→ **DATA BLOCK**:
════════

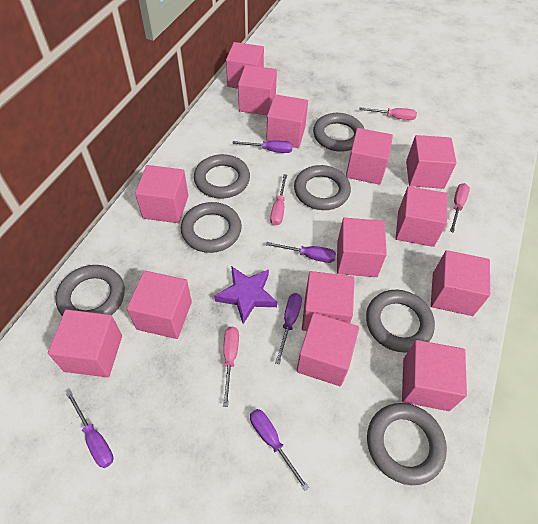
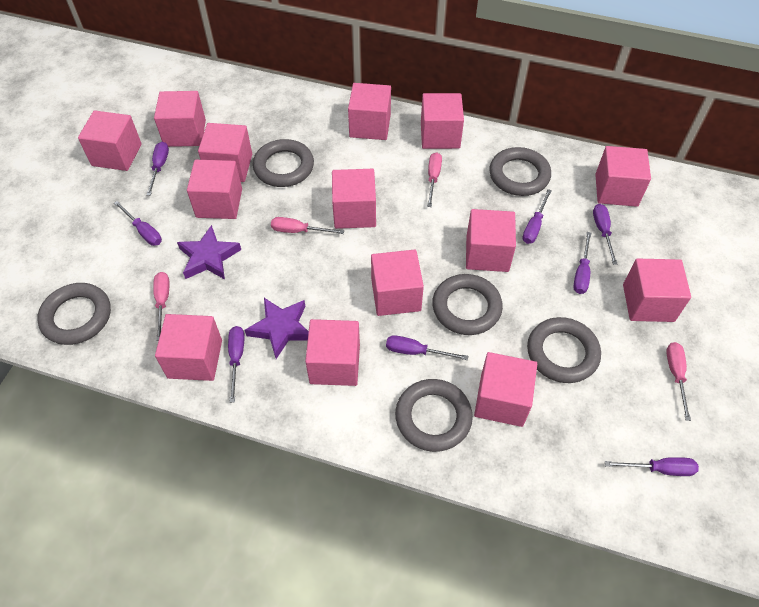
grey ring: 7 -> 6
purple screwdriver: 5 -> 8
purple star: 1 -> 2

════════

→ **EXERCISE BRIEF**: Keep the pictures out while you retype all of the data above exactly as it appears.

→ **SOLUTION FOR THIS EXERCISE**:
grey ring: 7 -> 6
purple screwdriver: 5 -> 8
purple star: 1 -> 2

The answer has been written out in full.